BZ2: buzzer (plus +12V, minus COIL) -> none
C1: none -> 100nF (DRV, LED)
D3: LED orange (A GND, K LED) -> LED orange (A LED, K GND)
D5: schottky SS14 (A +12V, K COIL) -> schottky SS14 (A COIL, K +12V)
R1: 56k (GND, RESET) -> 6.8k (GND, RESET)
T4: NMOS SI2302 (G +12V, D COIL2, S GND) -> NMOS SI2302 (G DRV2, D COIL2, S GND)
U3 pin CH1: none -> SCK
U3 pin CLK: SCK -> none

============================================================

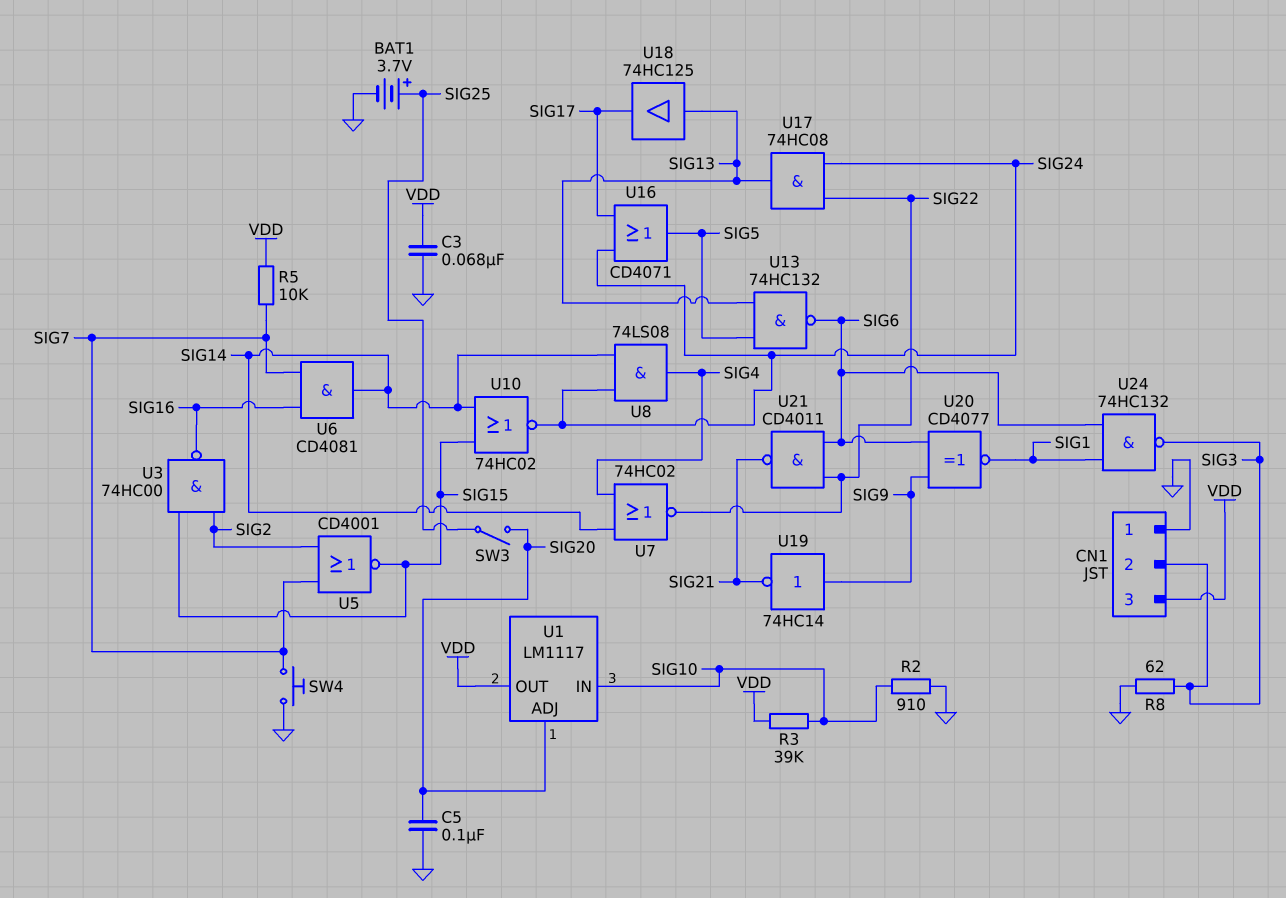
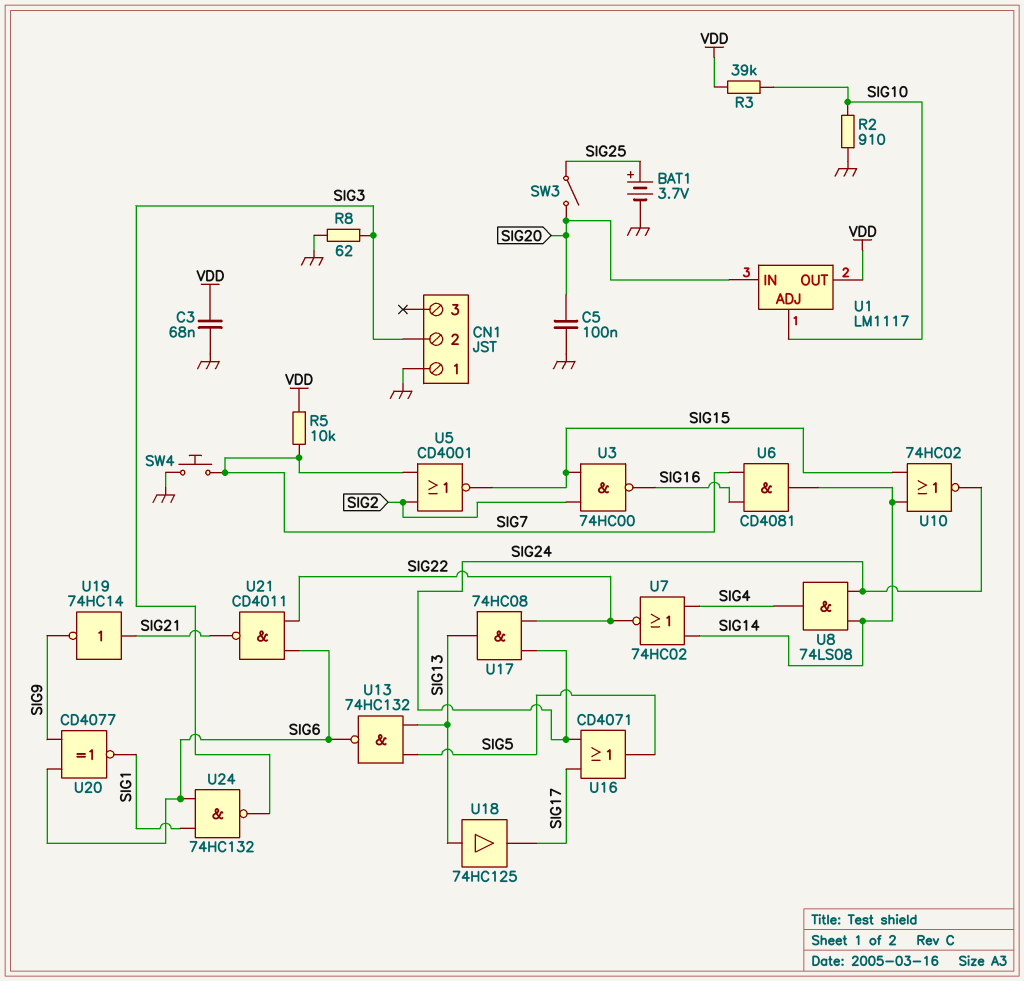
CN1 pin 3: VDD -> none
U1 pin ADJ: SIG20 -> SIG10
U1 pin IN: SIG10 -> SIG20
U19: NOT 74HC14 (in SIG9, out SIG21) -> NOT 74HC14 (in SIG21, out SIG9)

============================================================

» **Problem**
Every line that holds the word "none" should be copied from the listing.

» **Task solution**
BZ2: buzzer (plus +12V, minus COIL) -> none
C1: none -> 100nF (DRV, LED)
U3 pin CH1: none -> SCK
U3 pin CLK: SCK -> none
CN1 pin 3: VDD -> none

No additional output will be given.